* [Exercise details]: Your answer should be the exact lines of the records, starting with the one containing "C1: 100nF (GND, VP) -> 100nF (3V3, GND)" and running to the end.
(Dataset entries Opens)
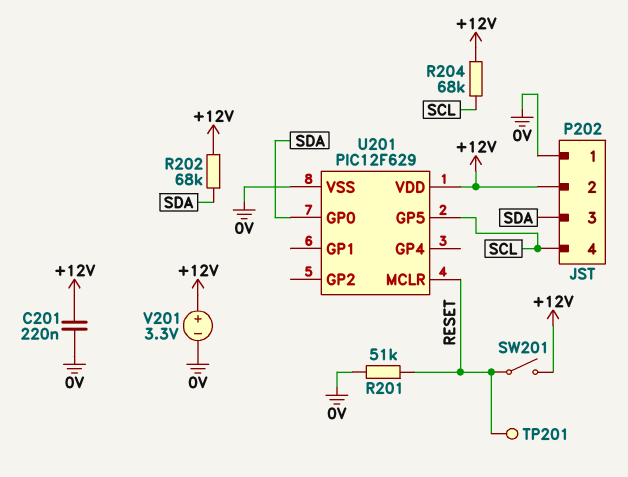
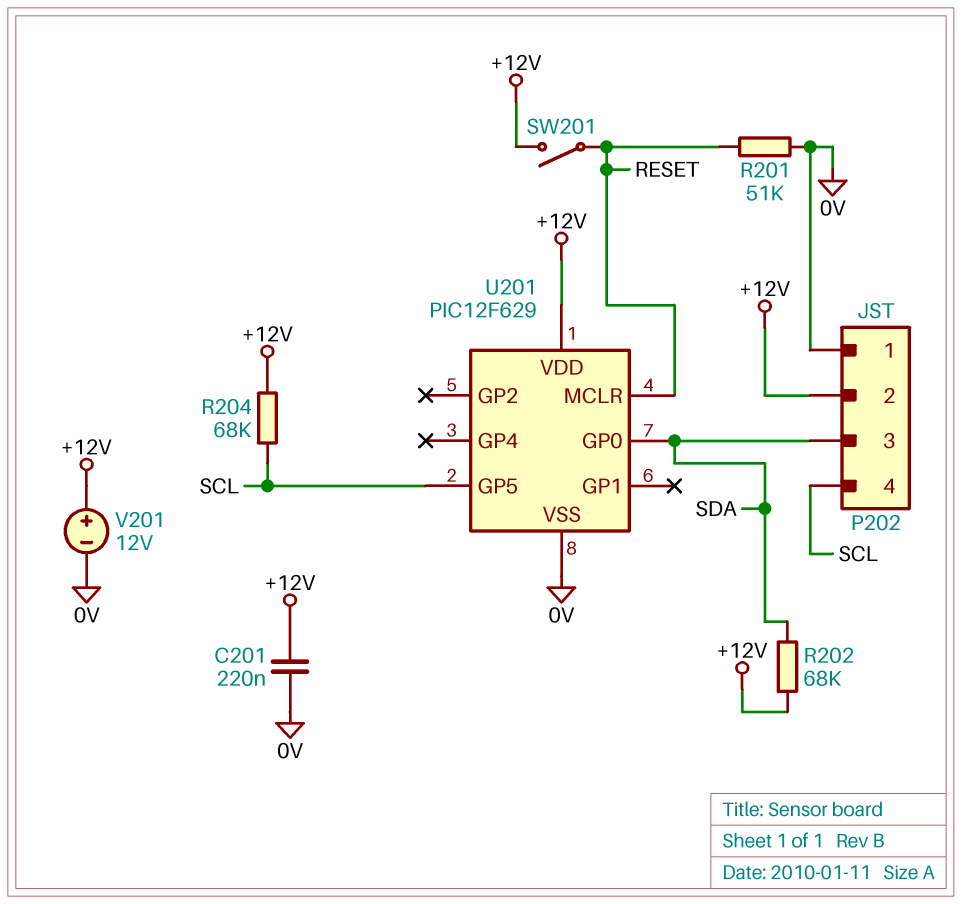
TP201: test point (RESET) -> none
V201: 3.3V (plus +12V, minus 0V) -> 12V (plus +12V, minus 0V)

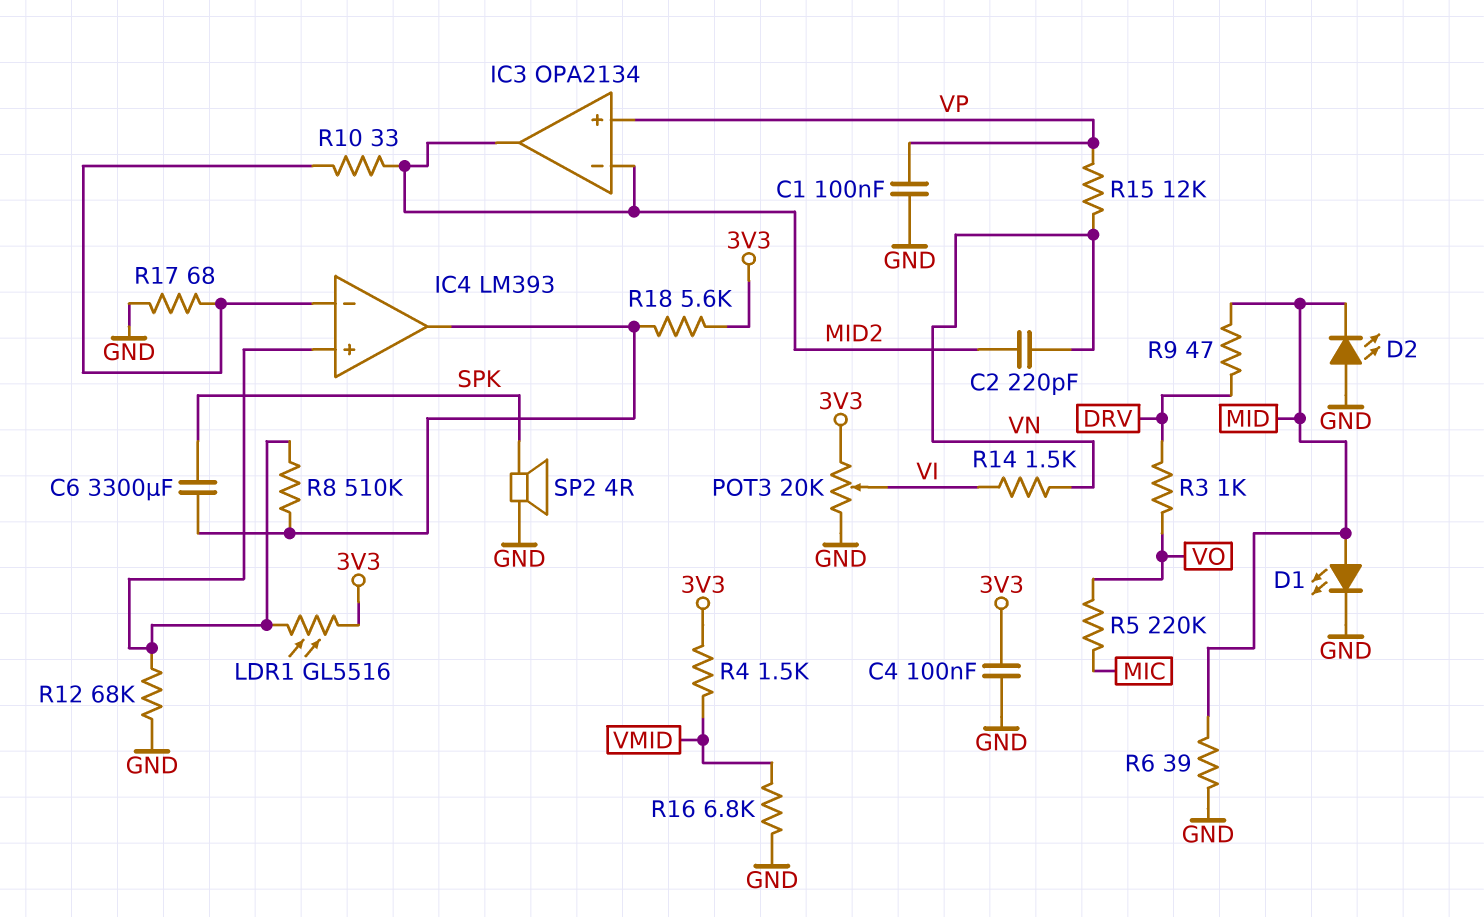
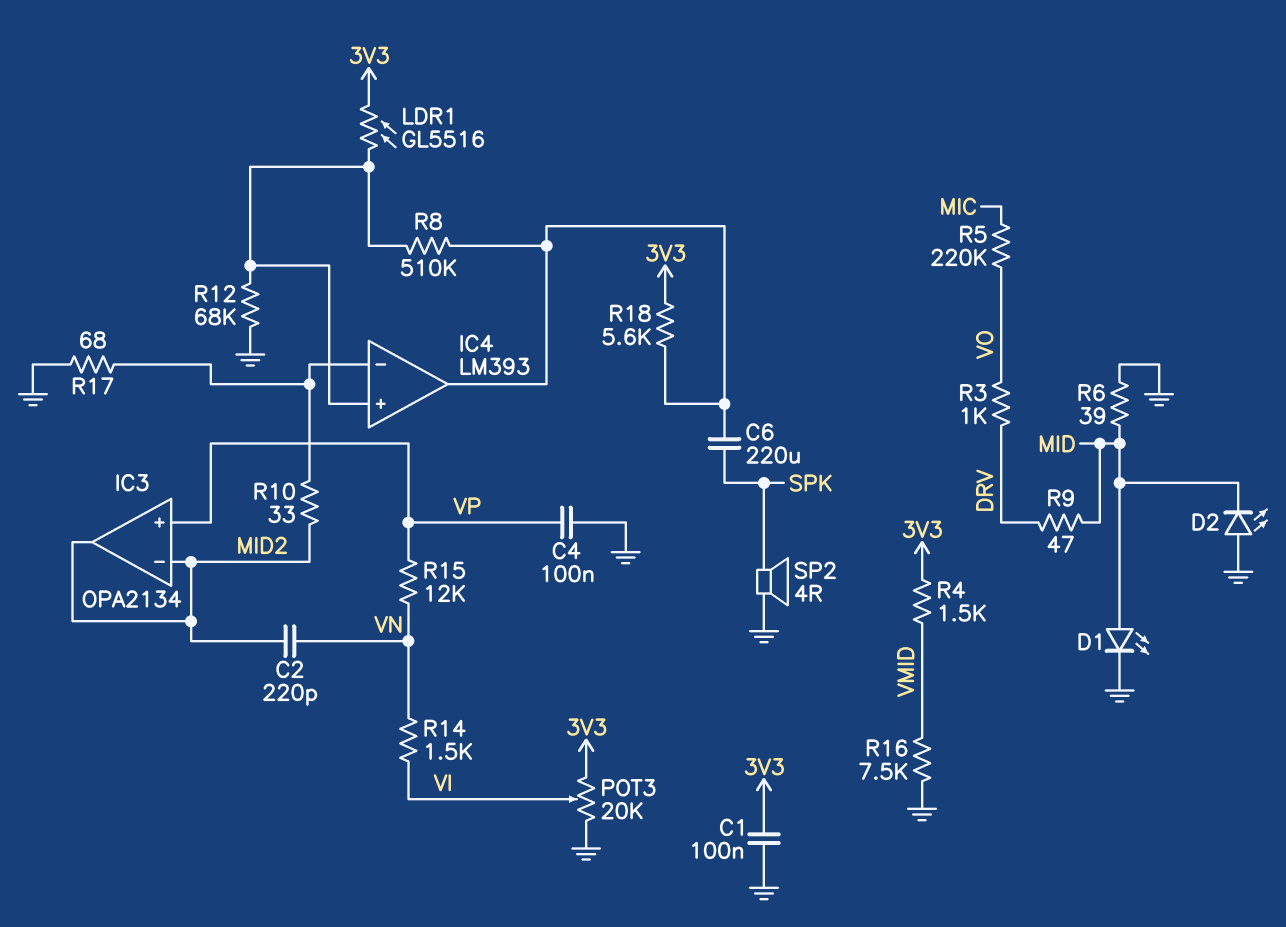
C1: 100nF (GND, VP) -> 100nF (3V3, GND)
C4: 100nF (3V3, GND) -> 100nF (GND, VP)
C6: 3300uF (IC4/out, SPK) -> 220uF (IC4/out, SPK)
R16: 6.8k (GND, VMID) -> 7.5k (GND, VMID)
(Dataset entries Closes)
* [Exercise response]:
C1: 100nF (GND, VP) -> 100nF (3V3, GND)
C4: 100nF (3V3, GND) -> 100nF (GND, VP)
C6: 3300uF (IC4/out, SPK) -> 220uF (IC4/out, SPK)
R16: 6.8k (GND, VMID) -> 7.5k (GND, VMID)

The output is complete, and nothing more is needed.